**Task input:**
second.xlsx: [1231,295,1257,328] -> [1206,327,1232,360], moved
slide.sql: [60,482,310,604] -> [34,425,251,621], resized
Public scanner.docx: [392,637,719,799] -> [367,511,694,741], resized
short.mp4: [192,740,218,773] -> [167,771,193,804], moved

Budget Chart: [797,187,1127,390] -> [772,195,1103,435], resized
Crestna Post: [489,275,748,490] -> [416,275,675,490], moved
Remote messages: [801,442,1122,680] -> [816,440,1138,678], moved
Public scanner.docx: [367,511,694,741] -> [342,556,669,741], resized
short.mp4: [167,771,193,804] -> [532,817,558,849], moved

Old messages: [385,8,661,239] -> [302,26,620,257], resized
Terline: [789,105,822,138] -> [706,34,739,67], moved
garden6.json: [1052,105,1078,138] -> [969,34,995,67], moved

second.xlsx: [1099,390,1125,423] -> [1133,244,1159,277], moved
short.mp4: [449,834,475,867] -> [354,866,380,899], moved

**What is needed:**
Print the line containing "Public scanner.docx: [392,637,719,799]" and every line after it to the end of the records above, exactly as written, and nothing else.

**Answer section:**
Public scanner.docx: [392,637,719,799] -> [367,511,694,741], resized
short.mp4: [192,740,218,773] -> [167,771,193,804], moved

Budget Chart: [797,187,1127,390] -> [772,195,1103,435], resized
Crestna Post: [489,275,748,490] -> [416,275,675,490], moved
Remote messages: [801,442,1122,680] -> [816,440,1138,678], moved
Public scanner.docx: [367,511,694,741] -> [342,556,669,741], resized
short.mp4: [167,771,193,804] -> [532,817,558,849], moved

Old messages: [385,8,661,239] -> [302,26,620,257], resized
Terline: [789,105,822,138] -> [706,34,739,67], moved
garden6.json: [1052,105,1078,138] -> [969,34,995,67], moved

second.xlsx: [1099,390,1125,423] -> [1133,244,1159,277], moved
short.mp4: [449,834,475,867] -> [354,866,380,899], moved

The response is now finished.